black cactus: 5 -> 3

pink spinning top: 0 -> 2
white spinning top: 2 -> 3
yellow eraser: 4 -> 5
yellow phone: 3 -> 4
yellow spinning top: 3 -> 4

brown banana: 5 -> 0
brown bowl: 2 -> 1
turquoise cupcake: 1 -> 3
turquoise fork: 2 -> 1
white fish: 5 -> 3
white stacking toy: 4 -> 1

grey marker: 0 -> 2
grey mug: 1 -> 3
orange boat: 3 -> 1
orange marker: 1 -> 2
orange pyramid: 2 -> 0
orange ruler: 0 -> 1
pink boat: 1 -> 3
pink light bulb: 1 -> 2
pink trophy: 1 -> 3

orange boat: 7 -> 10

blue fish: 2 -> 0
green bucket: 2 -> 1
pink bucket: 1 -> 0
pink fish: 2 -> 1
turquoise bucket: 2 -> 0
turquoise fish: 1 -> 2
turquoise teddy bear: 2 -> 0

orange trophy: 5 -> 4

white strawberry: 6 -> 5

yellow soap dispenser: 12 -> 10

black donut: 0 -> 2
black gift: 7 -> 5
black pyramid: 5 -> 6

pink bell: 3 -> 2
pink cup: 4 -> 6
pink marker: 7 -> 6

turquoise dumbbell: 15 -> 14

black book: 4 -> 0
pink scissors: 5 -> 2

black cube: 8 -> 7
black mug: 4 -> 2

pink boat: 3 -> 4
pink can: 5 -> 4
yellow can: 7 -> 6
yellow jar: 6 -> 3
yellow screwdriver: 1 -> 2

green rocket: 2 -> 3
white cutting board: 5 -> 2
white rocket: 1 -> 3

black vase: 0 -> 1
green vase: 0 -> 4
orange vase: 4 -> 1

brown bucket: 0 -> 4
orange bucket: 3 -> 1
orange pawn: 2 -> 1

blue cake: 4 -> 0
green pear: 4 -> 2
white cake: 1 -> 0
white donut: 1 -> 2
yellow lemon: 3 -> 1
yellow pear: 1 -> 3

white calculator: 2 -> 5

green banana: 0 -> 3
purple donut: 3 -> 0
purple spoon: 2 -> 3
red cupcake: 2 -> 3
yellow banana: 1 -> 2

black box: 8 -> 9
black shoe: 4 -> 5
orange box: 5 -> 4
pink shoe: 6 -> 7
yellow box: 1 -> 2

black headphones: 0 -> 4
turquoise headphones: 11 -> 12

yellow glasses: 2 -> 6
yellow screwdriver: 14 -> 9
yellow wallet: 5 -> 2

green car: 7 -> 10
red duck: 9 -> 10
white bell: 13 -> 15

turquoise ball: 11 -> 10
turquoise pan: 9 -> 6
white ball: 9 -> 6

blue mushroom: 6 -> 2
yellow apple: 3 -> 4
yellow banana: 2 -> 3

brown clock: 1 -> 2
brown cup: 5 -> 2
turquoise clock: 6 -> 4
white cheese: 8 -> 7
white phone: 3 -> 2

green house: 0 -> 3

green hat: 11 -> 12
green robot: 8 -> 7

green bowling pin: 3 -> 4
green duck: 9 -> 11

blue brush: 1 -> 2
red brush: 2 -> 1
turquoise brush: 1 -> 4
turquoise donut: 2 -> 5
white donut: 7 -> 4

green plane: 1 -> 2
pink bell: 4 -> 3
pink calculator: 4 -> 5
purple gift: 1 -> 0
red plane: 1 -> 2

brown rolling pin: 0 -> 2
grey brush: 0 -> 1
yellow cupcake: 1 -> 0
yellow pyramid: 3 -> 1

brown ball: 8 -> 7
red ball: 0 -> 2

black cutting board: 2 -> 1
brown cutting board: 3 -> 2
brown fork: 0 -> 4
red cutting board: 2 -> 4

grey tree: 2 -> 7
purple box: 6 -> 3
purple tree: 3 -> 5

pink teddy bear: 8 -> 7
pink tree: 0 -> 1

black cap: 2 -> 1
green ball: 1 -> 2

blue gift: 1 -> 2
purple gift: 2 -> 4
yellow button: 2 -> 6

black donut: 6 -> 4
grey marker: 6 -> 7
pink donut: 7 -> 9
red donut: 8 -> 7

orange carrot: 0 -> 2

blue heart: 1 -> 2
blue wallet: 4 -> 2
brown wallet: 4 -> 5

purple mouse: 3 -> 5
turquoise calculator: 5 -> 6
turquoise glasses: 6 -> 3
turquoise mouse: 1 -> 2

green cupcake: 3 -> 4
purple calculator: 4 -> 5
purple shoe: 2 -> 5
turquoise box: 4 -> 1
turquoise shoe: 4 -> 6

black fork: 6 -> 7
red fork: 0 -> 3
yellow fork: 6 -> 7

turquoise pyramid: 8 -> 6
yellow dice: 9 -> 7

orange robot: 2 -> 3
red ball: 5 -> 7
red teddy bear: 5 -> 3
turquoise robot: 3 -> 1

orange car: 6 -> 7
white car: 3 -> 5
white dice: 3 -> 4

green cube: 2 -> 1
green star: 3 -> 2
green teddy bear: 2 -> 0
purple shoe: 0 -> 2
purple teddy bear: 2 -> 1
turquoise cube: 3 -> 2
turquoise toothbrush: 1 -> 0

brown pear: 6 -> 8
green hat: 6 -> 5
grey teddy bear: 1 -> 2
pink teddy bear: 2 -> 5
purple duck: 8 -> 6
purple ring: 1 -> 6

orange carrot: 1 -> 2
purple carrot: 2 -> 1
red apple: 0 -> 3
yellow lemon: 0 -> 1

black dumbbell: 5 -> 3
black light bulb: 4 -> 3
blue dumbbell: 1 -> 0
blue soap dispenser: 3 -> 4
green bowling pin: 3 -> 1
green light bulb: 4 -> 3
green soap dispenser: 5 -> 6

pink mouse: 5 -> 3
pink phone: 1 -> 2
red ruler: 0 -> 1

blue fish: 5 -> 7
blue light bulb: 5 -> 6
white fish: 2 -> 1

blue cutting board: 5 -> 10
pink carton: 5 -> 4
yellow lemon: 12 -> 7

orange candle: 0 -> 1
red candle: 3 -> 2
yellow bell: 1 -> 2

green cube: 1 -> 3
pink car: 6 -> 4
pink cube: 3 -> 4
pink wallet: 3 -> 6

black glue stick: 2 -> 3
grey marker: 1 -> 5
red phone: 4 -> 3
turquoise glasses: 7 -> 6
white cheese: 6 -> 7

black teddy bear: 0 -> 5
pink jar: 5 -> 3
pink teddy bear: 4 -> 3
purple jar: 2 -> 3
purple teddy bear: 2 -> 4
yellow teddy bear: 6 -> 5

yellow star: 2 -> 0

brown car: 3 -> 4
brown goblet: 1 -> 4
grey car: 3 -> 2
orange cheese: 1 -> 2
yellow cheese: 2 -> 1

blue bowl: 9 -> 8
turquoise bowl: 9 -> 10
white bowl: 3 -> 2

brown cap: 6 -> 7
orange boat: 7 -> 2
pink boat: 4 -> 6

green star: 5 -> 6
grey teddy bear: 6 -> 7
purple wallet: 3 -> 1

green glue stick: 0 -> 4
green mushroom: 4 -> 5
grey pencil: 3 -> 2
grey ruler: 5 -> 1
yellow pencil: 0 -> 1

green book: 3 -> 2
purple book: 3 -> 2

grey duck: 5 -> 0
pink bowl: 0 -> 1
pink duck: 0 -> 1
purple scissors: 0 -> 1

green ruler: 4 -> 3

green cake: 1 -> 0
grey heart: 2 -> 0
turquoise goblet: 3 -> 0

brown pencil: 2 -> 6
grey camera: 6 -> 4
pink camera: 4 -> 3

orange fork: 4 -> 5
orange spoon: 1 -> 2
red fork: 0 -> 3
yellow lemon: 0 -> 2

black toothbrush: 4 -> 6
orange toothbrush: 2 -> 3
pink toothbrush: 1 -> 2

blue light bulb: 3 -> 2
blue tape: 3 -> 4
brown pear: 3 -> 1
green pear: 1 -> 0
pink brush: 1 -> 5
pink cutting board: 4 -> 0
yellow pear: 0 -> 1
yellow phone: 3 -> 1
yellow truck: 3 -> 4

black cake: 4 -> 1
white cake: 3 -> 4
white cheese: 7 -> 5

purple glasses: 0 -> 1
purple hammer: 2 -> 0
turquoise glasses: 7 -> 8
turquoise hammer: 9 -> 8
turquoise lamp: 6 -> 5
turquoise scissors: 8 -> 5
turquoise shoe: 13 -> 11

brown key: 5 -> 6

* _What you have to do_:
Scan the lines above for "green robot: 8 -> 7" and for "purple gift: 1 -> 0". Repeat exactly the line holding each of them and every line in between.

* _Written response_:
green robot: 8 -> 7

green bowling pin: 3 -> 4
green duck: 9 -> 11

blue brush: 1 -> 2
red brush: 2 -> 1
turquoise brush: 1 -> 4
turquoise donut: 2 -> 5
white donut: 7 -> 4

green plane: 1 -> 2
pink bell: 4 -> 3
pink calculator: 4 -> 5
purple gift: 1 -> 0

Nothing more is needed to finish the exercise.